Write out, exactly as they stand, the line containing "purple marker: 1 -> 0" and all subsequent lines up to and including the final line of the records.

(Coordinate-based object records)

******************************

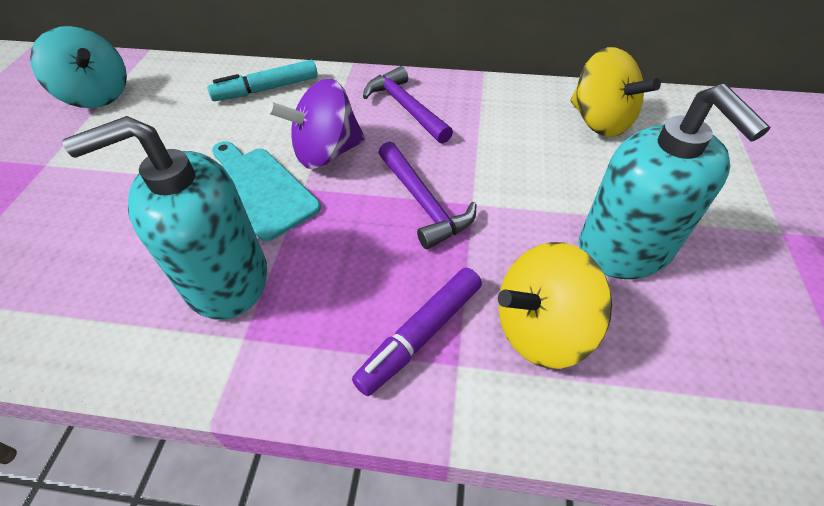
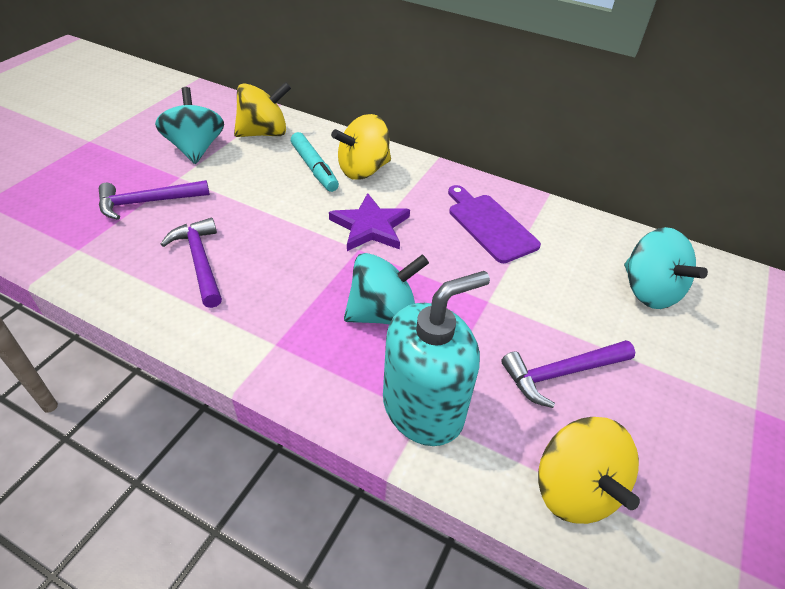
purple cutting board: 0 -> 1
purple hammer: 2 -> 3
purple marker: 1 -> 0
purple spinning top: 1 -> 0
purple star: 0 -> 1
turquoise cutting board: 1 -> 0
turquoise soap dispenser: 2 -> 1
turquoise spinning top: 1 -> 3
yellow spinning top: 2 -> 3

******************************

(Answer box):
purple marker: 1 -> 0
purple spinning top: 1 -> 0
purple star: 0 -> 1
turquoise cutting board: 1 -> 0
turquoise soap dispenser: 2 -> 1
turquoise spinning top: 1 -> 3
yellow spinning top: 2 -> 3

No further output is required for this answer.